= What is being asked =
Scan the listing for the word "royal" and give the number of lines where it appears, with no other text.

= Input =
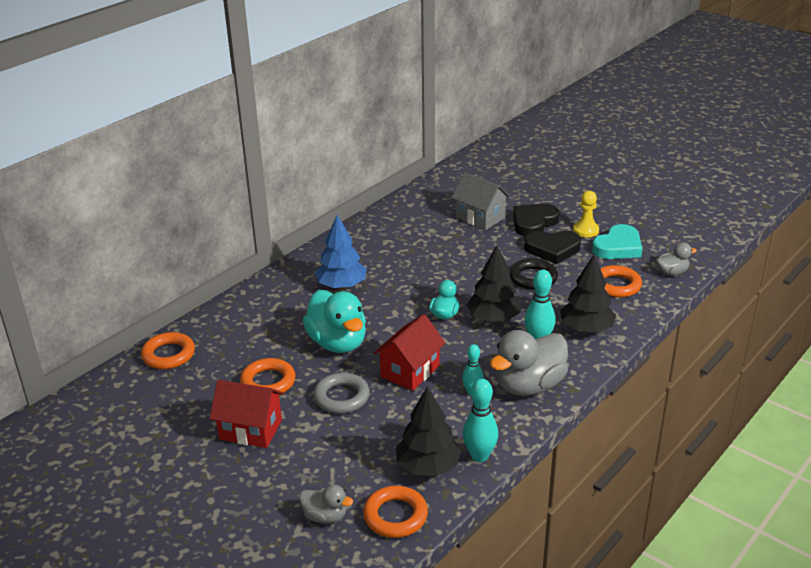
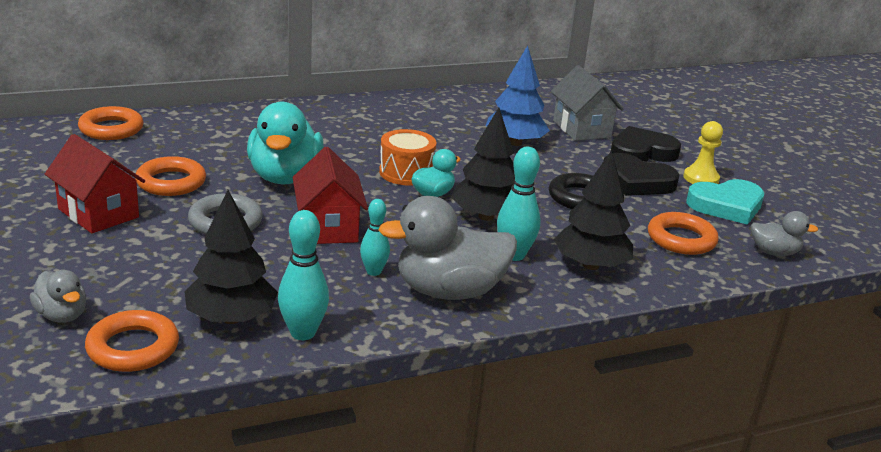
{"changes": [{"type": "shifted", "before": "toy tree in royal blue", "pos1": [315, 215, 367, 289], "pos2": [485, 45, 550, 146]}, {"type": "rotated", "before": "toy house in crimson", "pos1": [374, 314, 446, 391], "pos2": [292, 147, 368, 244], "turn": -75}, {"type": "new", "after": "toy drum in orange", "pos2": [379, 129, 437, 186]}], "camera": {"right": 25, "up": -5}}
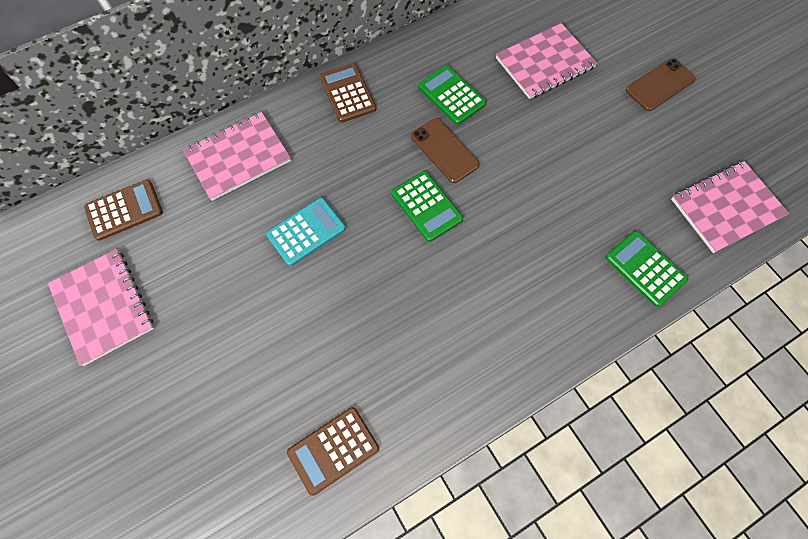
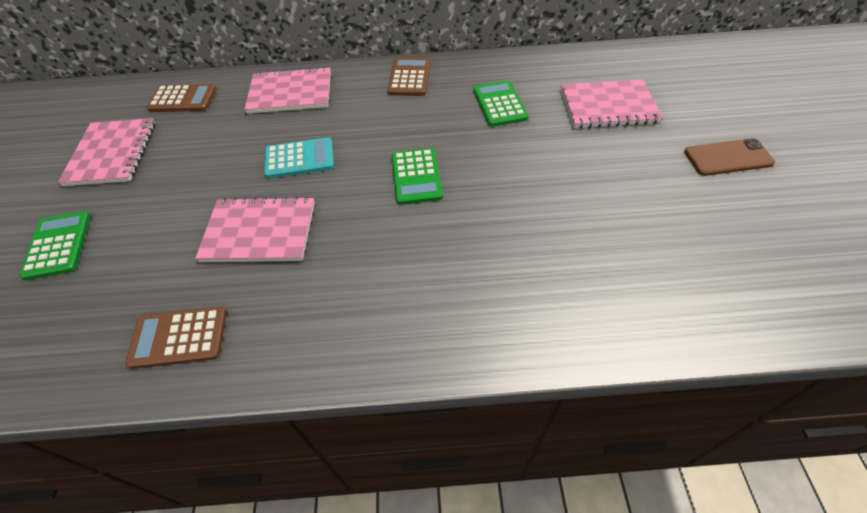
{"changes": [{"type": "gone", "before": "smartphone in dark brown", "pos1": [411, 118, 480, 183]}, {"type": "shifted", "before": "pocket calculator in green", "pos1": [605, 231, 688, 307], "pos2": [19, 211, 91, 280]}, {"type": "shifted", "before": "notebook in rose-pink", "pos1": [671, 161, 790, 253], "pos2": [195, 196, 315, 262]}], "camera": {"right": 30, "up": -15}}
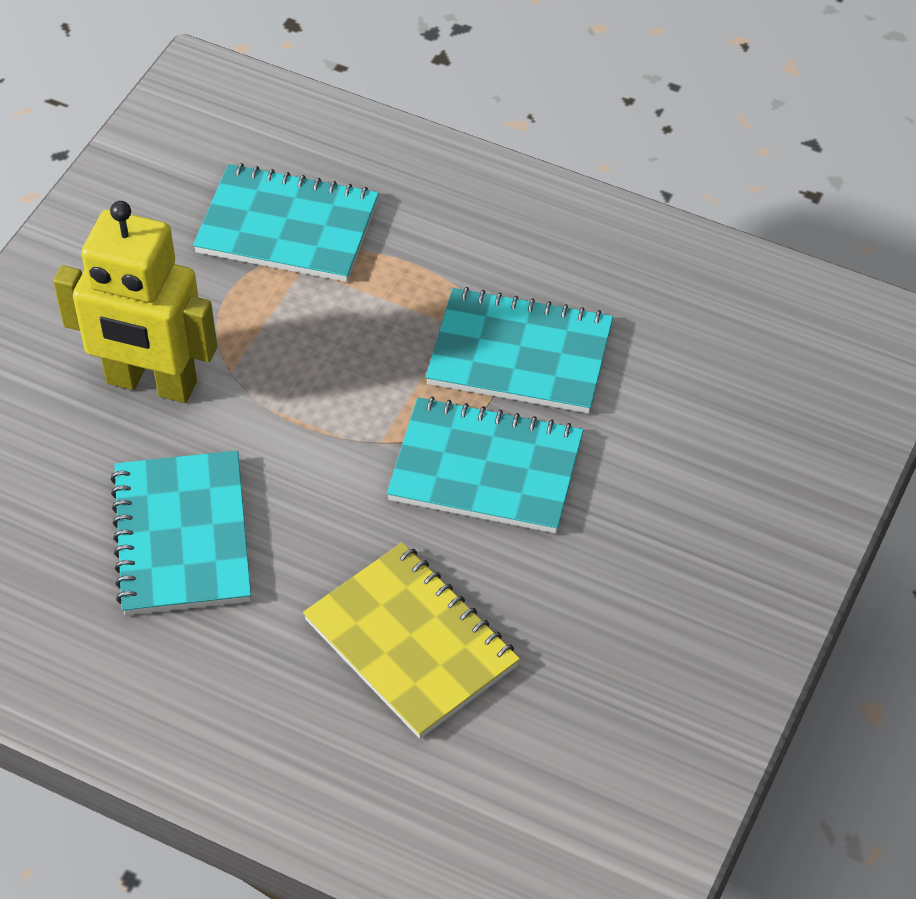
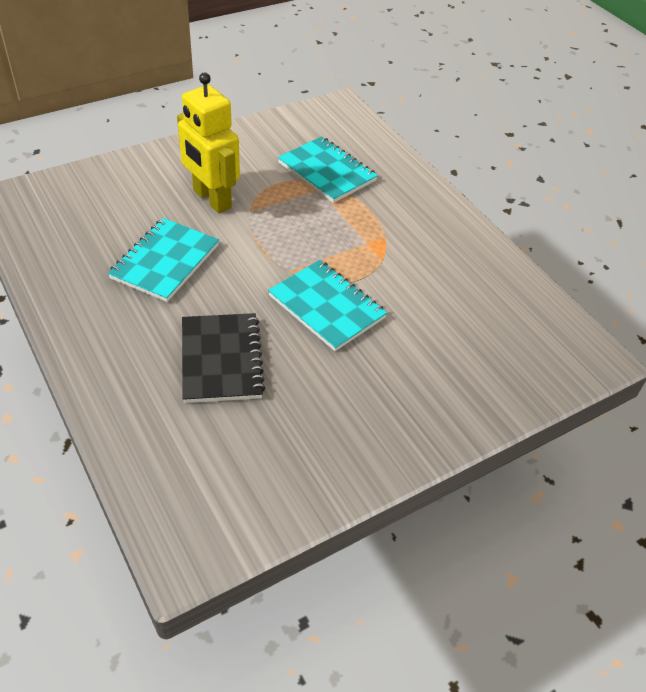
{"changes": [{"type": "repainted", "before": "notebook in golden", "after": "notebook in jet-black", "pos1": [303, 542, 520, 739], "pos2": [182, 313, 265, 403]}, {"type": "gone", "before": "notebook in teal", "pos1": [425, 287, 613, 413]}], "camera": {"right": 30, "up": -5}}
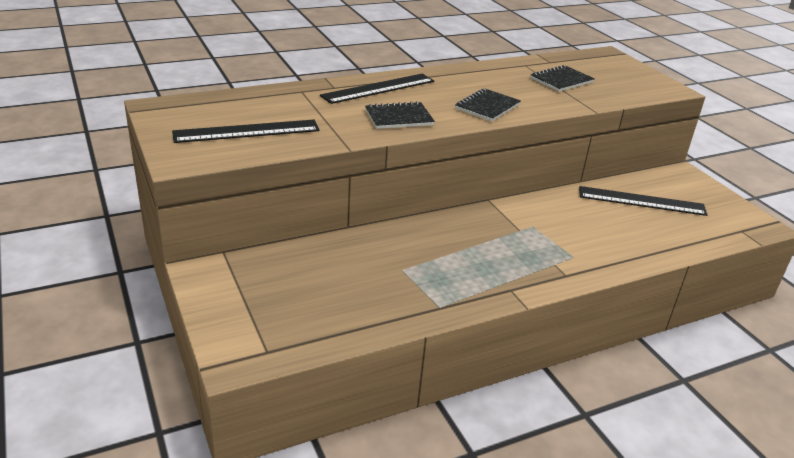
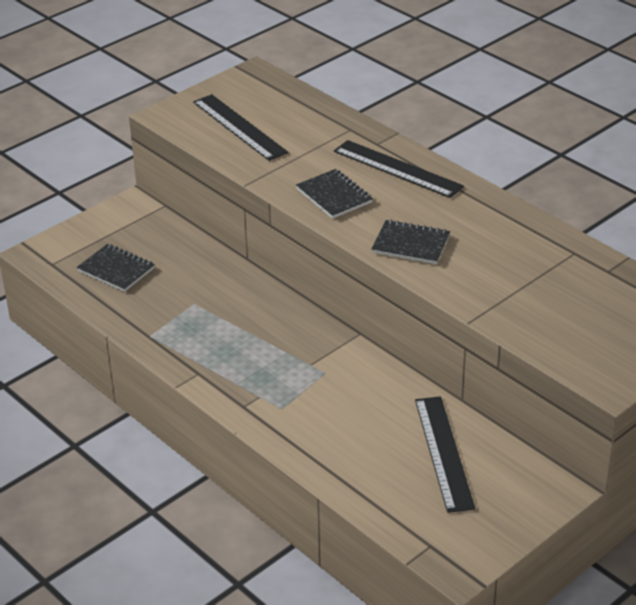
{"changes": [{"type": "shifted", "before": "notebook in jet-black", "pos1": [531, 65, 595, 92], "pos2": [77, 244, 155, 292]}], "camera": {"right": 75, "up": 5}}
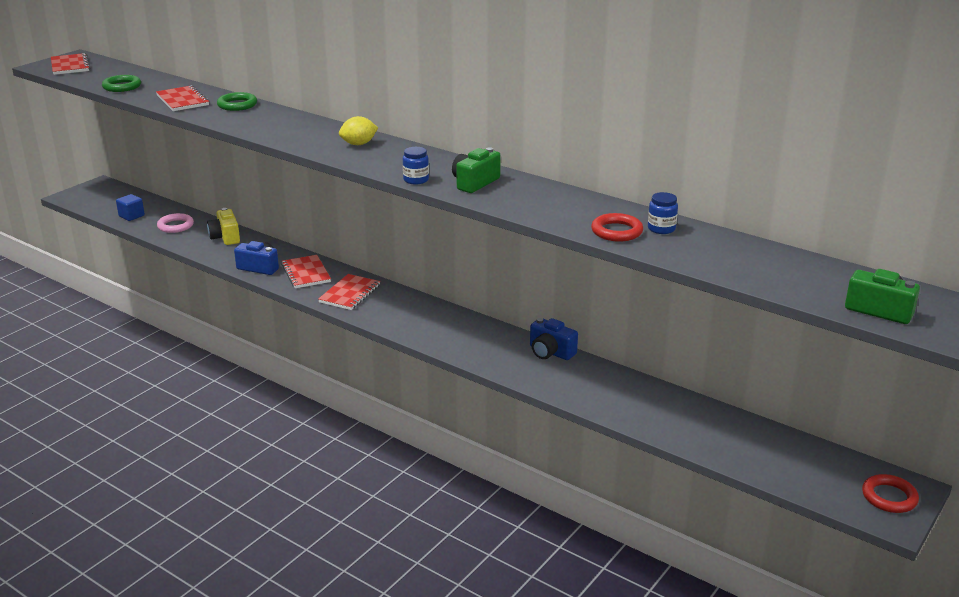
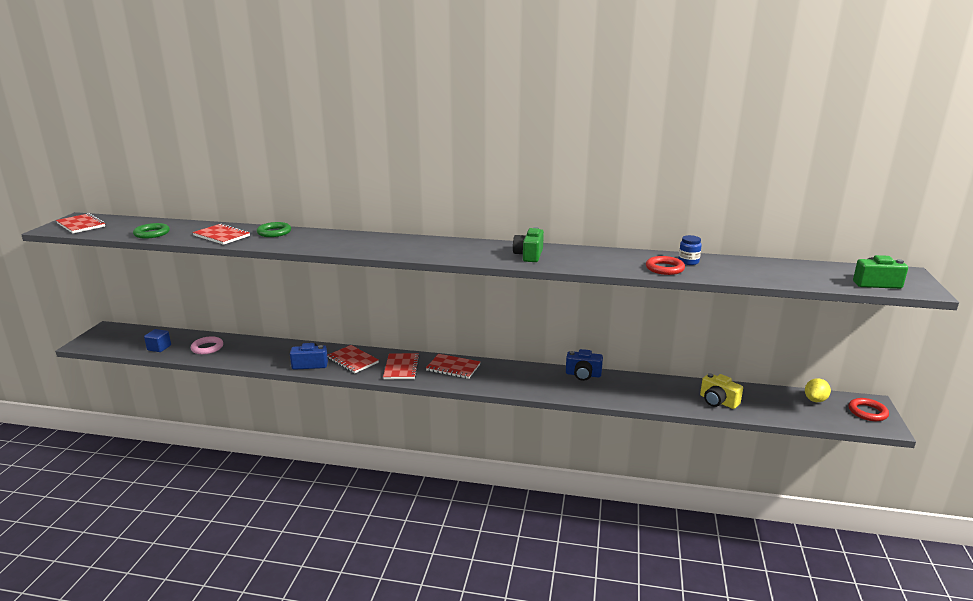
{"changes": [{"type": "shifted", "before": "compact camera in golden", "pos1": [207, 208, 240, 245], "pos2": [700, 373, 743, 409]}, {"type": "shifted", "before": "toy lemon in golden", "pos1": [339, 116, 378, 145], "pos2": [805, 378, 831, 402]}, {"type": "gone", "before": "jar in royal blue", "pos1": [403, 147, 429, 184]}, {"type": "new", "after": "notebook in crimson", "pos2": [426, 354, 480, 379]}], "camera": {"right": -25, "up": -5}}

= Expected answer =
2